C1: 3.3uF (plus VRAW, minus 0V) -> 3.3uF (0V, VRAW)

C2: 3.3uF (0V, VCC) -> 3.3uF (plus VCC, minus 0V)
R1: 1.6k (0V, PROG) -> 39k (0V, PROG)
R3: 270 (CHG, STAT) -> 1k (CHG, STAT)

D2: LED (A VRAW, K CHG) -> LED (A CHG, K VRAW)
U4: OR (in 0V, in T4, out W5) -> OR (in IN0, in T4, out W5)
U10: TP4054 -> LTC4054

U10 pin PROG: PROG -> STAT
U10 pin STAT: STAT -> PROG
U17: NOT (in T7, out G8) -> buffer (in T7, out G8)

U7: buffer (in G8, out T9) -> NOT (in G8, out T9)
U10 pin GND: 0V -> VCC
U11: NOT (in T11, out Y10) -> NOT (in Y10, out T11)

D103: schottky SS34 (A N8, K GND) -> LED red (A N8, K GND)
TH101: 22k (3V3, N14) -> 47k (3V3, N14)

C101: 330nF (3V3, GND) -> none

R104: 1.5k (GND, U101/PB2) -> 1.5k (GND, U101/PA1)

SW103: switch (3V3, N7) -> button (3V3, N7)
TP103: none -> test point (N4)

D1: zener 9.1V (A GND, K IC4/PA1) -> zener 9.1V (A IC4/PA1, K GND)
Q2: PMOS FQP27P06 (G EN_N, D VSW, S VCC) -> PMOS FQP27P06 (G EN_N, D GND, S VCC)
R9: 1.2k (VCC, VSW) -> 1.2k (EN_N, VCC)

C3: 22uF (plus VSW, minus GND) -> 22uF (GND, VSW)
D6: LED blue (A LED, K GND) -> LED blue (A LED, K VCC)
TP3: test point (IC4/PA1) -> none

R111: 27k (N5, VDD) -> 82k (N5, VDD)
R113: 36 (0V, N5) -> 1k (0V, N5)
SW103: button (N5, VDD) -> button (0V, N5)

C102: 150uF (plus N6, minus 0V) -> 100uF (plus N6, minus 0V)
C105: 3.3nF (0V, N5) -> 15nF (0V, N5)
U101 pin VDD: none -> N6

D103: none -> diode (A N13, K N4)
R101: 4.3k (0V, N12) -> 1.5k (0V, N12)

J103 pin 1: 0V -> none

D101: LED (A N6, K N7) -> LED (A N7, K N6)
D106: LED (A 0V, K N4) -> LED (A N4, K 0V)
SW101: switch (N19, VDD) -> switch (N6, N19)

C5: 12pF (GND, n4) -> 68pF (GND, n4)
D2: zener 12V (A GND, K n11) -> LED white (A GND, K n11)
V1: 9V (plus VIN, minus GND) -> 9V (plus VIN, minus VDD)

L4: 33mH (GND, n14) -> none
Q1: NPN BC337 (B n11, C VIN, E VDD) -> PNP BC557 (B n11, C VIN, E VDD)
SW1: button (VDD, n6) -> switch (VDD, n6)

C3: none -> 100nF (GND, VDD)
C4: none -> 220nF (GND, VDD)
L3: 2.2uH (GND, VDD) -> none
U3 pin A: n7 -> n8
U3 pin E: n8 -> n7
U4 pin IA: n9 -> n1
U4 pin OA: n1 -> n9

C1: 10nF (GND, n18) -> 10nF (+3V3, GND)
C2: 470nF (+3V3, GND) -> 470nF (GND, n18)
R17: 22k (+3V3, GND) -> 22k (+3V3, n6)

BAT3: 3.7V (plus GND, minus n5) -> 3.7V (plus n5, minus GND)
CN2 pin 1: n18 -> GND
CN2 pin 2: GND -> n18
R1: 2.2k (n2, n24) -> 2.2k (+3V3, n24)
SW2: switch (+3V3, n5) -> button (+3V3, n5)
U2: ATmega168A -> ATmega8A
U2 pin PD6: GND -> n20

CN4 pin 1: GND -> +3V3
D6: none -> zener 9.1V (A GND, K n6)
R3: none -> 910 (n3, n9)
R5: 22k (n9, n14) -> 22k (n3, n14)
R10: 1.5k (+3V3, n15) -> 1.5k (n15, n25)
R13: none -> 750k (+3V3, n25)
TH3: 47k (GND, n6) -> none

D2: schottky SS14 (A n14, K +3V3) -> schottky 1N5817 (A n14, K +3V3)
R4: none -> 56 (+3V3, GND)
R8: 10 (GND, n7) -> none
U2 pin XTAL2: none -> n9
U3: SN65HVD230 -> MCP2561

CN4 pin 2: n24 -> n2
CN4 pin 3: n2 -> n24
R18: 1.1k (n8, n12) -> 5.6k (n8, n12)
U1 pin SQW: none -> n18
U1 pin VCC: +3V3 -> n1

○ ○ ○

Would you transcribe the entire listing above without any deviation?

• **COMPLETED EXERCISE**
C1: 3.3uF (plus VRAW, minus 0V) -> 3.3uF (0V, VRAW)

C2: 3.3uF (0V, VCC) -> 3.3uF (plus VCC, minus 0V)
R1: 1.6k (0V, PROG) -> 39k (0V, PROG)
R3: 270 (CHG, STAT) -> 1k (CHG, STAT)

D2: LED (A VRAW, K CHG) -> LED (A CHG, K VRAW)
U4: OR (in 0V, in T4, out W5) -> OR (in IN0, in T4, out W5)
U10: TP4054 -> LTC4054

U10 pin PROG: PROG -> STAT
U10 pin STAT: STAT -> PROG
U17: NOT (in T7, out G8) -> buffer (in T7, out G8)

U7: buffer (in G8, out T9) -> NOT (in G8, out T9)
U10 pin GND: 0V -> VCC
U11: NOT (in T11, out Y10) -> NOT (in Y10, out T11)

D103: schottky SS34 (A N8, K GND) -> LED red (A N8, K GND)
TH101: 22k (3V3, N14) -> 47k (3V3, N14)

C101: 330nF (3V3, GND) -> none

R104: 1.5k (GND, U101/PB2) -> 1.5k (GND, U101/PA1)

SW103: switch (3V3, N7) -> button (3V3, N7)
TP103: none -> test point (N4)

D1: zener 9.1V (A GND, K IC4/PA1) -> zener 9.1V (A IC4/PA1, K GND)
Q2: PMOS FQP27P06 (G EN_N, D VSW, S VCC) -> PMOS FQP27P06 (G EN_N, D GND, S VCC)
R9: 1.2k (VCC, VSW) -> 1.2k (EN_N, VCC)

C3: 22uF (plus VSW, minus GND) -> 22uF (GND, VSW)
D6: LED blue (A LED, K GND) -> LED blue (A LED, K VCC)
TP3: test point (IC4/PA1) -> none

R111: 27k (N5, VDD) -> 82k (N5, VDD)
R113: 36 (0V, N5) -> 1k (0V, N5)
SW103: button (N5, VDD) -> button (0V, N5)

C102: 150uF (plus N6, minus 0V) -> 100uF (plus N6, minus 0V)
C105: 3.3nF (0V, N5) -> 15nF (0V, N5)
U101 pin VDD: none -> N6

D103: none -> diode (A N13, K N4)
R101: 4.3k (0V, N12) -> 1.5k (0V, N12)

J103 pin 1: 0V -> none

D101: LED (A N6, K N7) -> LED (A N7, K N6)
D106: LED (A 0V, K N4) -> LED (A N4, K 0V)
SW101: switch (N19, VDD) -> switch (N6, N19)

C5: 12pF (GND, n4) -> 68pF (GND, n4)
D2: zener 12V (A GND, K n11) -> LED white (A GND, K n11)
V1: 9V (plus VIN, minus GND) -> 9V (plus VIN, minus VDD)

L4: 33mH (GND, n14) -> none
Q1: NPN BC337 (B n11, C VIN, E VDD) -> PNP BC557 (B n11, C VIN, E VDD)
SW1: button (VDD, n6) -> switch (VDD, n6)

C3: none -> 100nF (GND, VDD)
C4: none -> 220nF (GND, VDD)
L3: 2.2uH (GND, VDD) -> none
U3 pin A: n7 -> n8
U3 pin E: n8 -> n7
U4 pin IA: n9 -> n1
U4 pin OA: n1 -> n9

C1: 10nF (GND, n18) -> 10nF (+3V3, GND)
C2: 470nF (+3V3, GND) -> 470nF (GND, n18)
R17: 22k (+3V3, GND) -> 22k (+3V3, n6)

BAT3: 3.7V (plus GND, minus n5) -> 3.7V (plus n5, minus GND)
CN2 pin 1: n18 -> GND
CN2 pin 2: GND -> n18
R1: 2.2k (n2, n24) -> 2.2k (+3V3, n24)
SW2: switch (+3V3, n5) -> button (+3V3, n5)
U2: ATmega168A -> ATmega8A
U2 pin PD6: GND -> n20

CN4 pin 1: GND -> +3V3
D6: none -> zener 9.1V (A GND, K n6)
R3: none -> 910 (n3, n9)
R5: 22k (n9, n14) -> 22k (n3, n14)
R10: 1.5k (+3V3, n15) -> 1.5k (n15, n25)
R13: none -> 750k (+3V3, n25)
TH3: 47k (GND, n6) -> none

D2: schottky SS14 (A n14, K +3V3) -> schottky 1N5817 (A n14, K +3V3)
R4: none -> 56 (+3V3, GND)
R8: 10 (GND, n7) -> none
U2 pin XTAL2: none -> n9
U3: SN65HVD230 -> MCP2561

CN4 pin 2: n24 -> n2
CN4 pin 3: n2 -> n24
R18: 1.1k (n8, n12) -> 5.6k (n8, n12)
U1 pin SQW: none -> n18
U1 pin VCC: +3V3 -> n1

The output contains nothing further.